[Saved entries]
▼▼▼

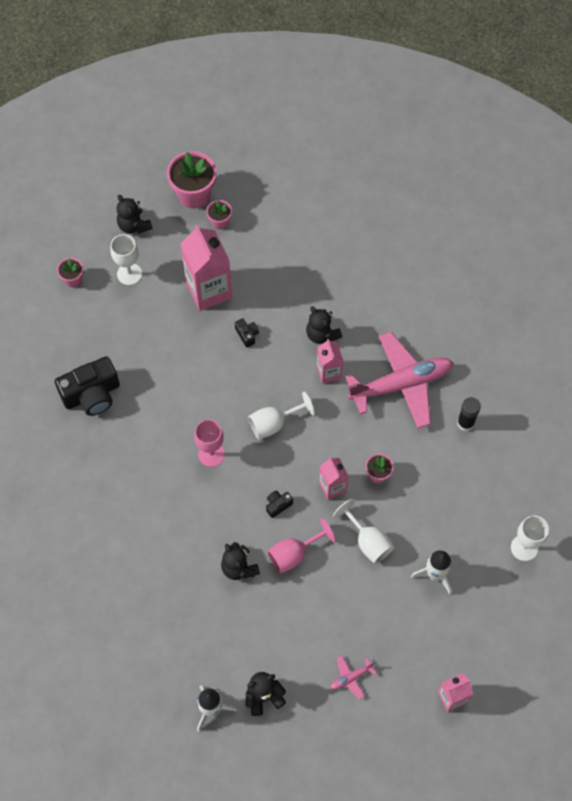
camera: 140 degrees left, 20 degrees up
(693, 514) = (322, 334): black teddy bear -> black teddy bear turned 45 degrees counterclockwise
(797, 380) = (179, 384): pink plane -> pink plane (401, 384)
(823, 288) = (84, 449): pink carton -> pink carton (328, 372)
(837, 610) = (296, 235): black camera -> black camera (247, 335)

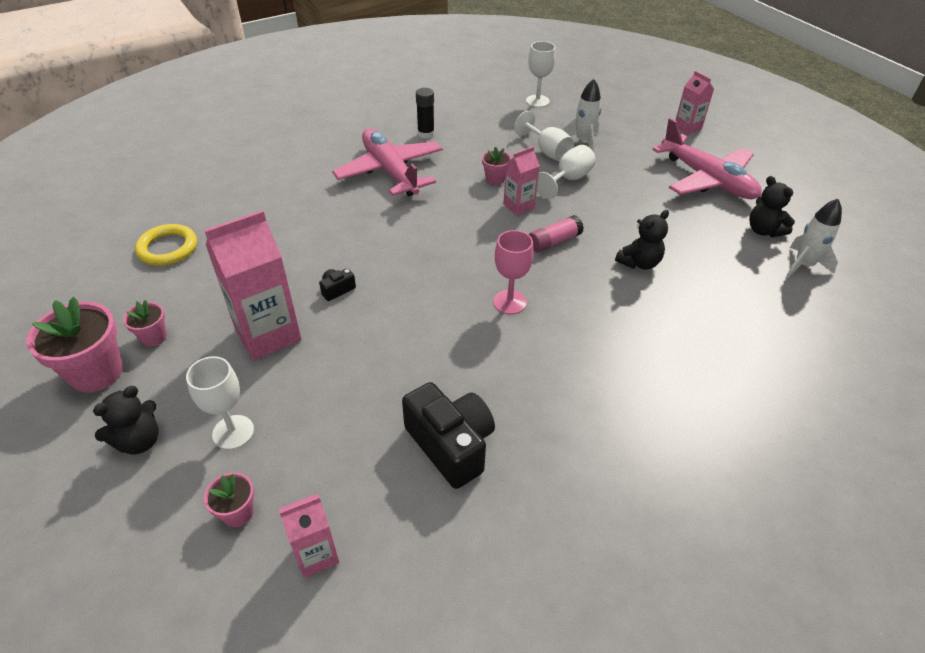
camera: 100 degrees left, 20 degrees down
(274, 423) = (455, 254): white goblet -> white goblet (547, 151)
(278, 505) = (554, 241): black camera -> pink glue stick
(294, 554) = (604, 225): pink goblet -> none
(315, 219) = (168, 248): none -> yellow ring
(322, 334) = (333, 229): black teddy bear -> none
(328, 372) = (382, 220): pink carton -> pink carton (316, 554)
(351, 677) = (707, 179): pink plane -> pink plane, size x2.48

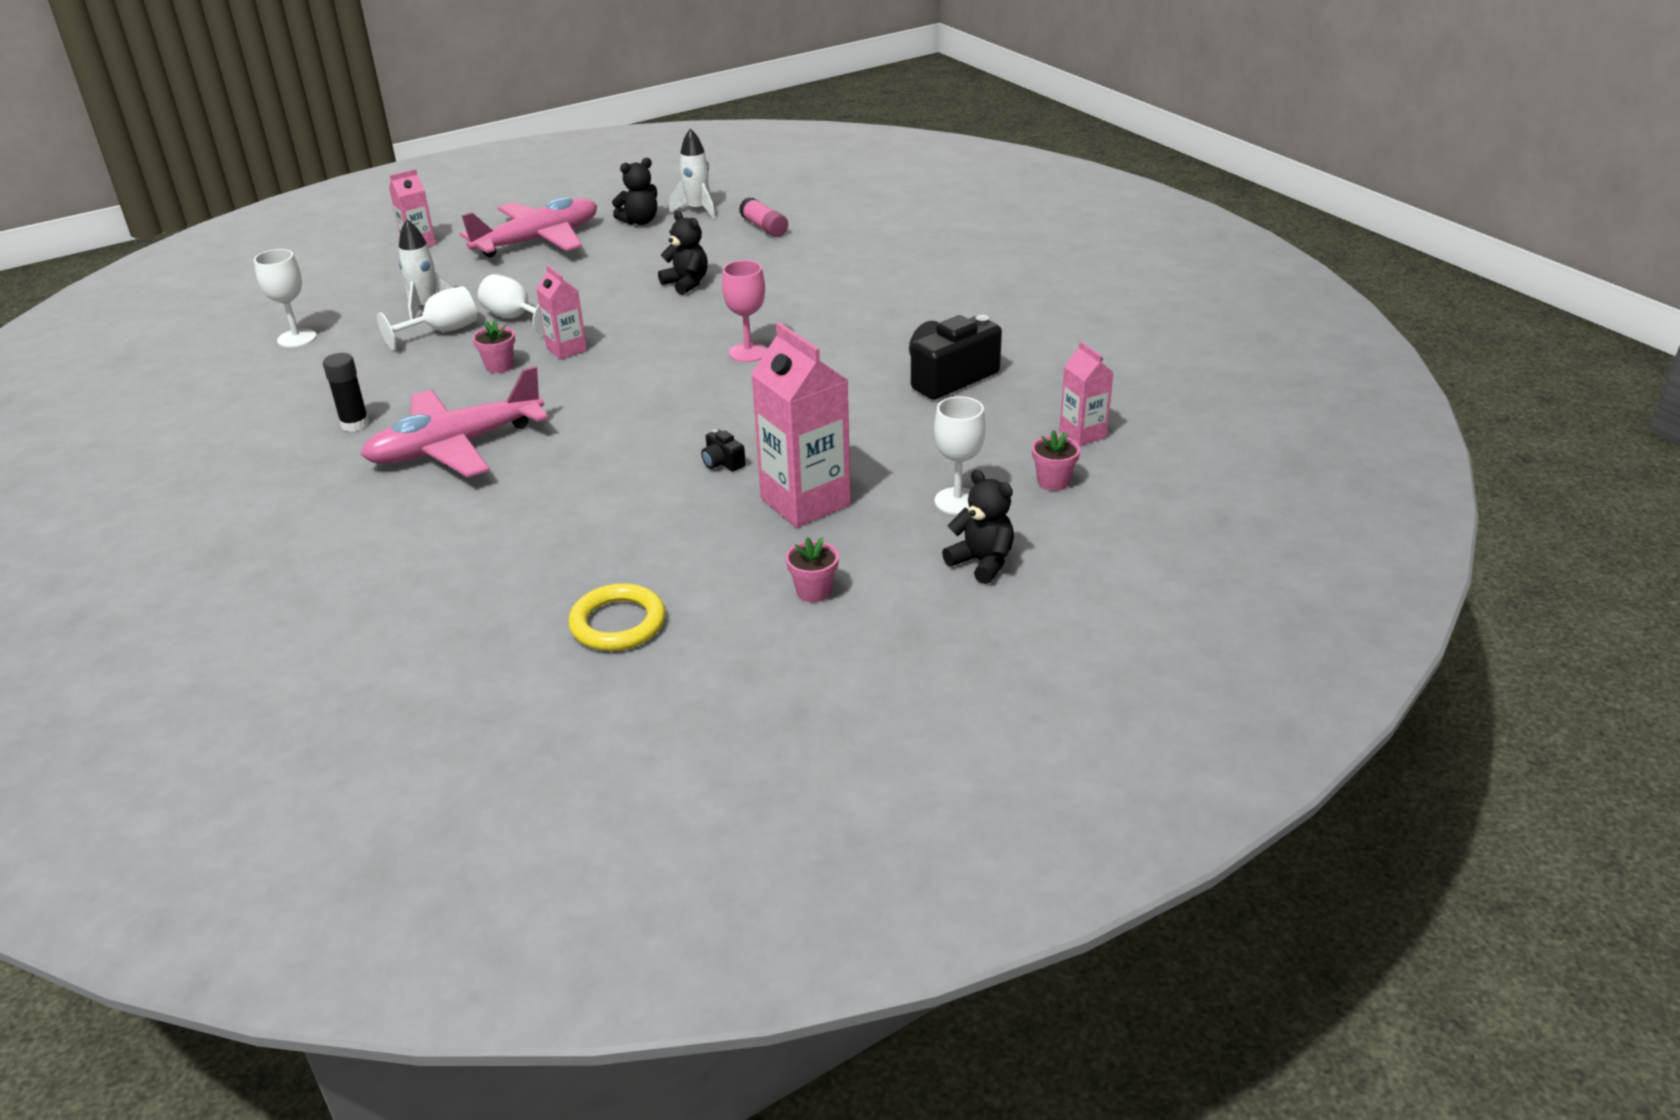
camera: 90 degrees left, 10 degrees down
(96, 372) = (881, 624): pink flower pot -> none
(554, 241) = (643, 328): pink glue stick -> pink glue stick (764, 227)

▲▲▲

Problem requirements:
Your copy should match the records above word for word, but without images.

Expected output:
camera: 140 degrees left, 20 degrees up
(693, 514) = (322, 334): black teddy bear -> black teddy bear turned 45 degrees counterclockwise
(797, 380) = (179, 384): pink plane -> pink plane (401, 384)
(823, 288) = (84, 449): pink carton -> pink carton (328, 372)
(837, 610) = (296, 235): black camera -> black camera (247, 335)

camera: 100 degrees left, 20 degrees down
(274, 423) = (455, 254): white goblet -> white goblet (547, 151)
(278, 505) = (554, 241): black camera -> pink glue stick
(294, 554) = (604, 225): pink goblet -> none
(315, 219) = (168, 248): none -> yellow ring
(322, 334) = (333, 229): black teddy bear -> none
(328, 372) = (382, 220): pink carton -> pink carton (316, 554)
(351, 677) = (707, 179): pink plane -> pink plane, size x2.48

camera: 90 degrees left, 10 degrees down
(96, 372) = (881, 624): pink flower pot -> none
(554, 241) = (643, 328): pink glue stick -> pink glue stick (764, 227)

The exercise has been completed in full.